--- What to do ---
What lines in the entries hold the string "camera"? List them.

--- Extracted information ---
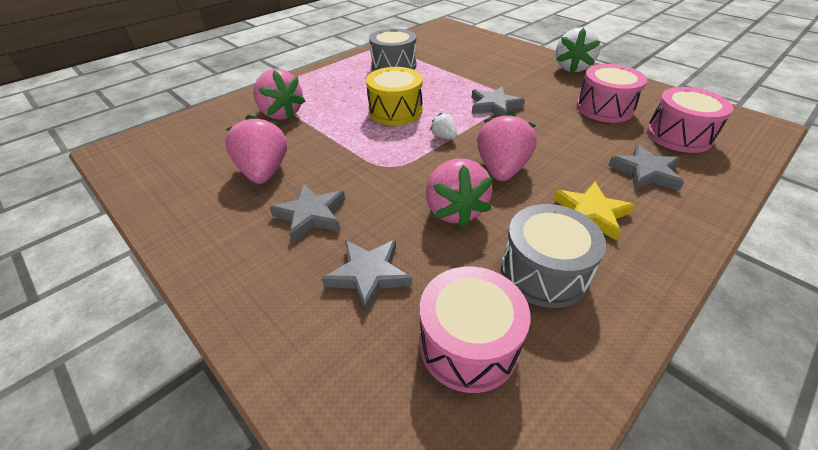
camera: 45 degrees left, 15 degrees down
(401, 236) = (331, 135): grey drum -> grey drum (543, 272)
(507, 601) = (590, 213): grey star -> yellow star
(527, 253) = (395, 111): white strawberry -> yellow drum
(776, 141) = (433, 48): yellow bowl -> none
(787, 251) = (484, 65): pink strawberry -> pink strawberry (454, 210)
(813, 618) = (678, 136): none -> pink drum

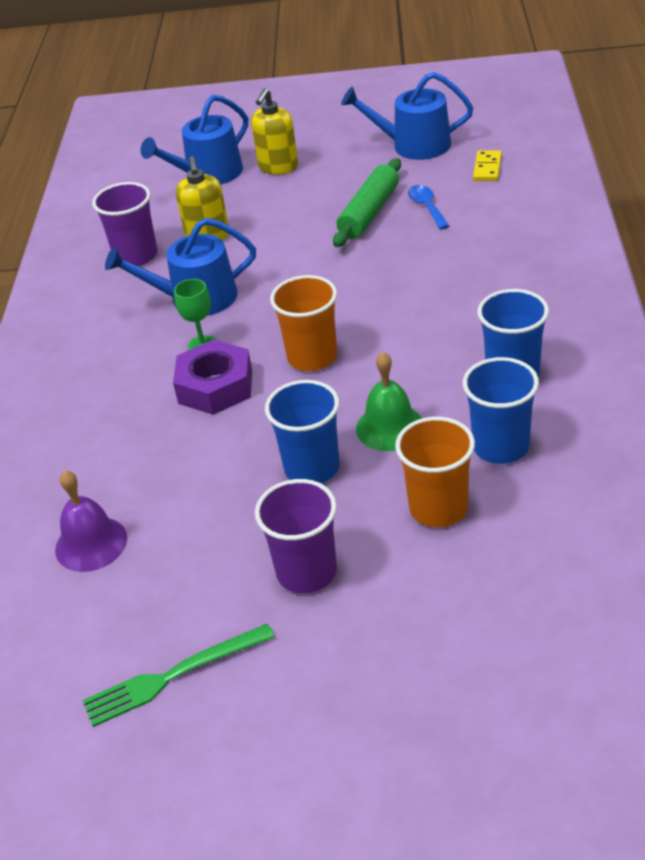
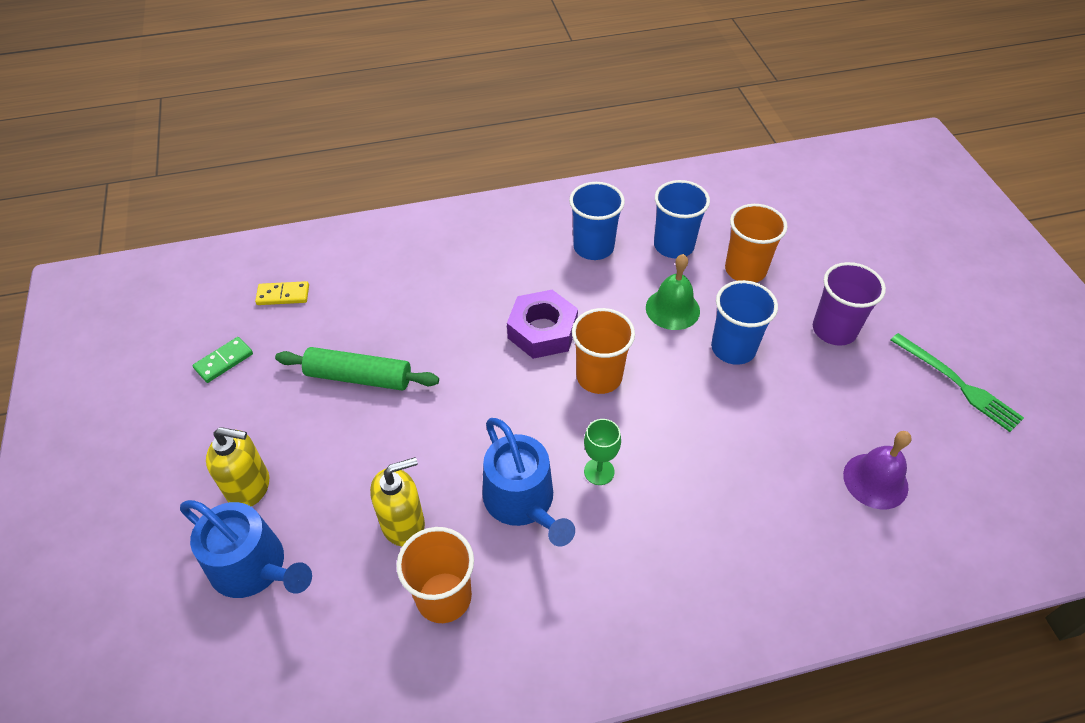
camera: 110 degrees left, 10 degrees up
(136, 256) = (444, 597): purple cup -> orange cup
(215, 386) = (656, 442): purple nut -> purple nut (542, 331)
(413, 145) = (224, 361): blue watering can -> green domino
(427, 207) = (352, 332): blue spoon -> none

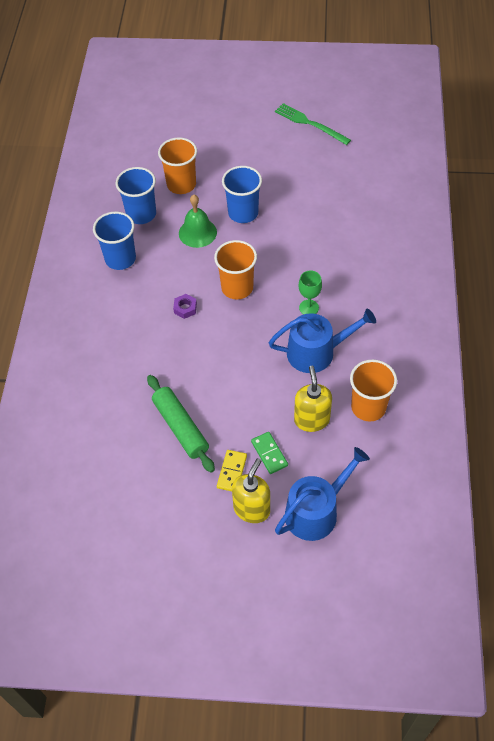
camera: 70 degrees left, 5 degrees up
(224, 361) = (126, 518): green domino -> green domino (269, 454)
(283, 295) = (73, 469): yellow domino -> yellow domino (232, 472)
(359, 377) = (180, 427): green rolling pin -> green rolling pin turned 60 degrees counterclockwise
(542, 331) = (185, 308): purple nut -> purple nut, size x0.47
(834, 330) = (249, 160): purple cup -> none
(875, 480) = (358, 184): purple bell -> none
(958, 384) = (310, 124): green fork -> green fork turned 120 degrees counterclockwise

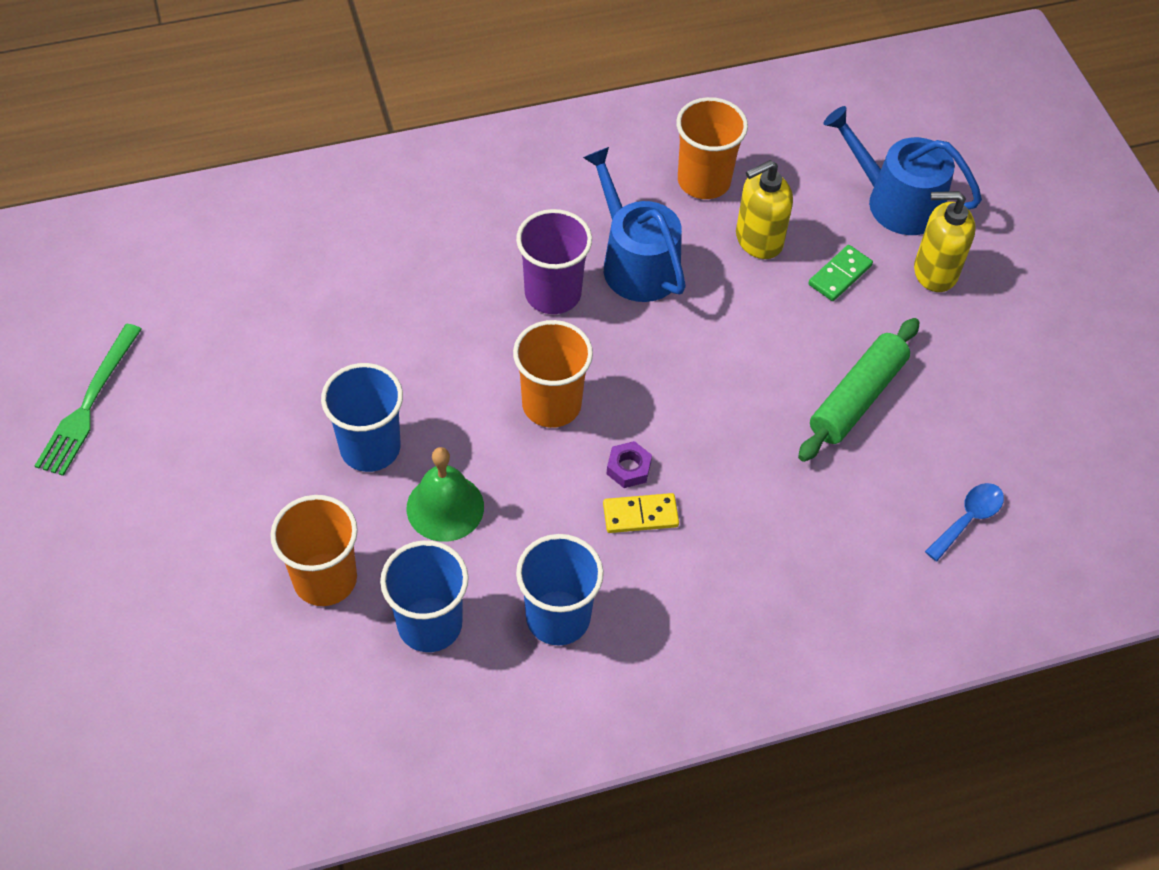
camera: 115 degrees left, 0 degrees up
(82, 450) = (968, 519): none -> blue spoon
(232, 472) = (893, 311): yellow domino -> yellow domino (640, 515)
(309, 308) = (553, 294): green goblet -> purple cup

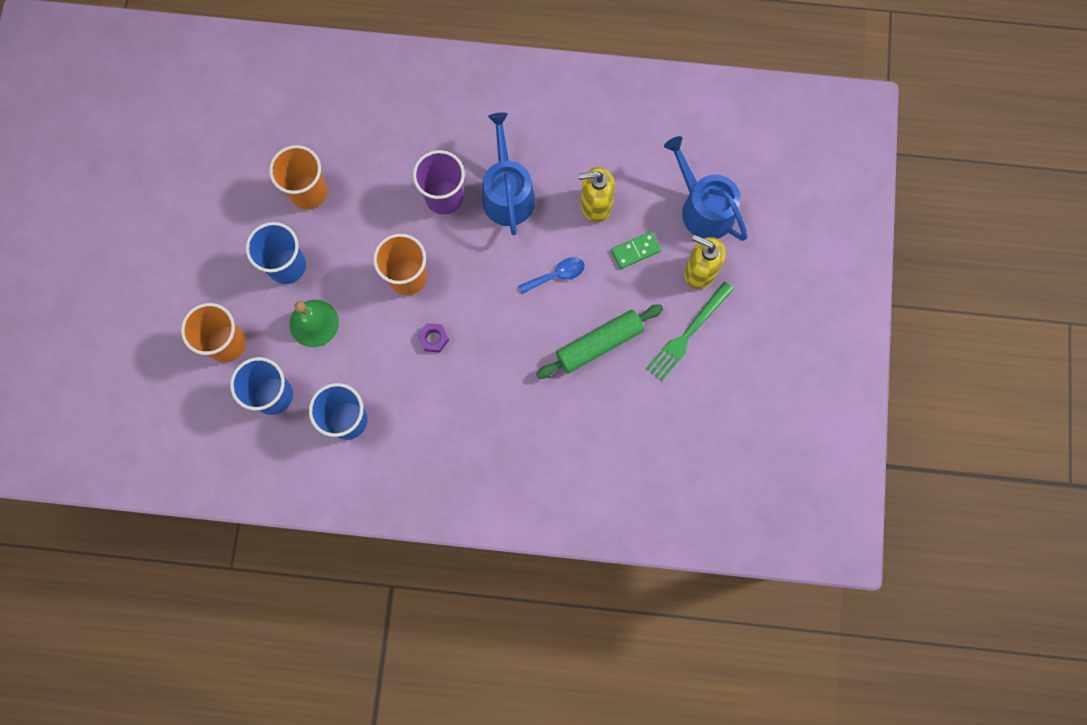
camera: 25 degrees right, 20 degrees up
(89, 404) = (136, 174): green fork -> green fork (688, 333)
(640, 515) = (426, 373): yellow domino -> none
(704, 181) = (582, 146): orange cup -> orange cup (308, 192)
(968, 519) = (624, 453): blue spoon -> blue spoon (557, 275)

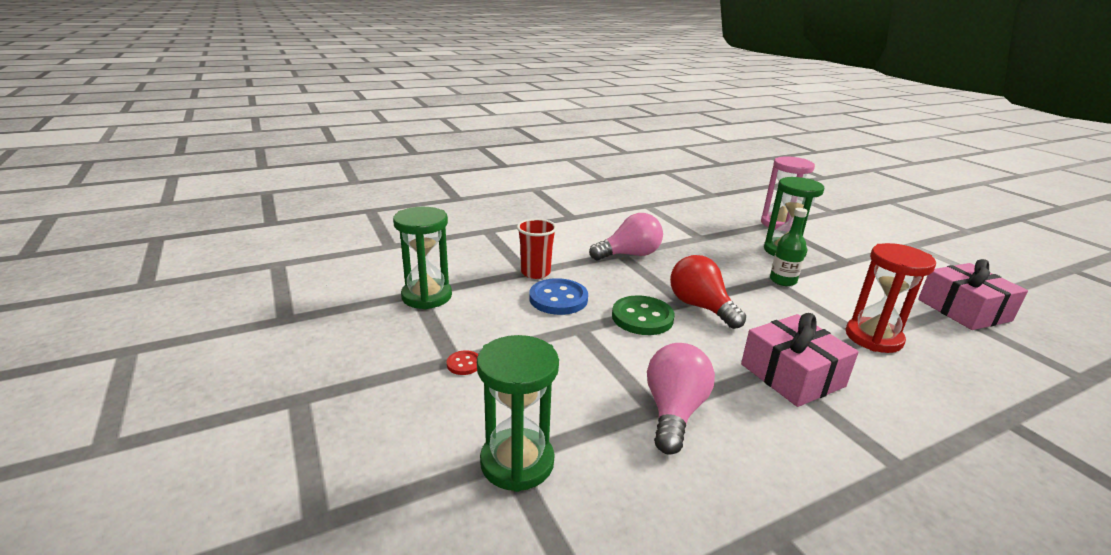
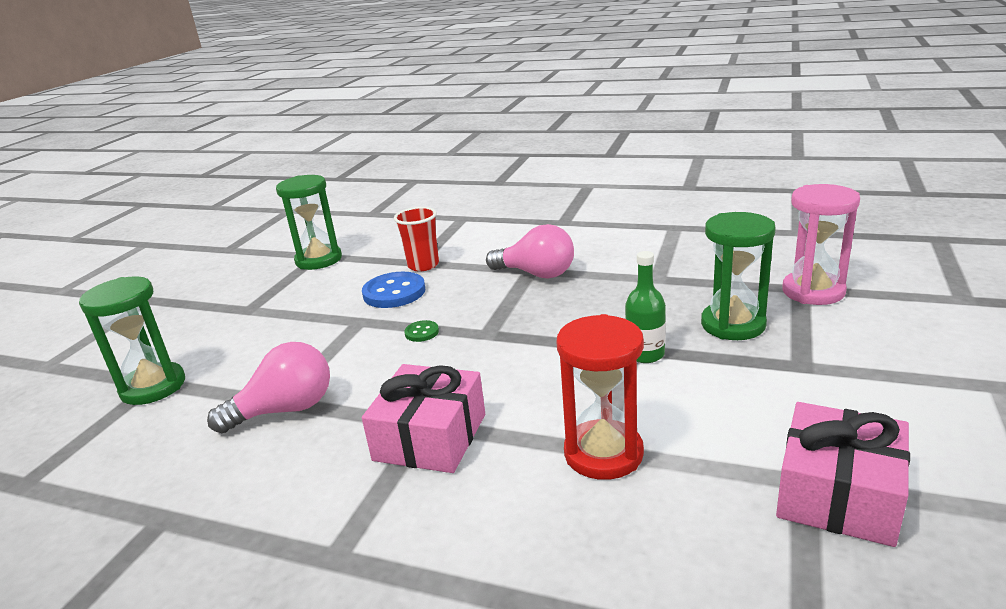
camera: 50 degrees right, 0 degrees up
(464, 364) = (247, 315): red button -> none
(642, 317) = (422, 332): green button -> green button, size x0.49
(700, 307) = (491, 344): red light bulb -> none

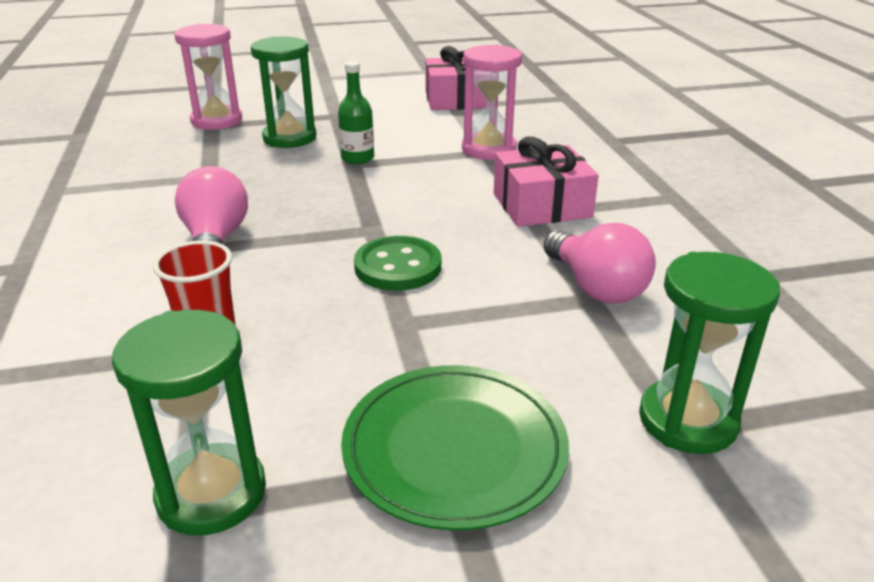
camera: 125 degrees left, 5 degrees up
(254, 313) = (454, 449): none -> green plate
(285, 410) = (596, 287): pink light bulb -> pink light bulb turned 150 degrees counterclockwise
(394, 292) = (311, 328): blue button -> none
(422, 332) = (398, 266): green button -> green button, size x2.06
(603, 453) = (489, 149): red hourglass -> pink hourglass

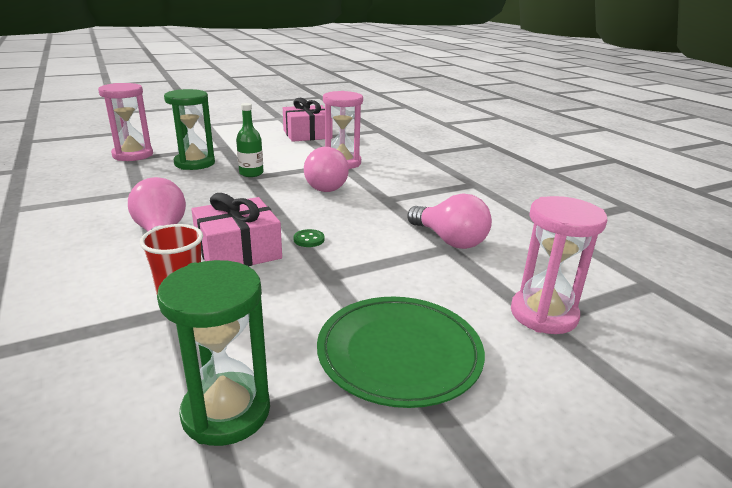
camera: 15 degrees left, 5 degrees down
(398, 266) = (309, 239): green button -> green button, size x0.49
(447, 185) = (323, 186): none -> pink light bulb
(541, 205) = (392, 194): pink gift -> pink gift (238, 251)
(687, 420) = (543, 314): green hourglass -> pink hourglass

--- Answer space ---
camera: 45 degrees left, 15 degrees down
camera: 110 degrees left, 10 degrees up
camera: 70 degrees left, 5 degrees up
camera: 115 degrees left, 0 degrees up
camera: 25 degrees right, 20 degrees up
camera: 50 degrees right, 0 degrees up
camera: 125 degrees left, 5 degrees up
camera: 15 degrees left, 5 degrees down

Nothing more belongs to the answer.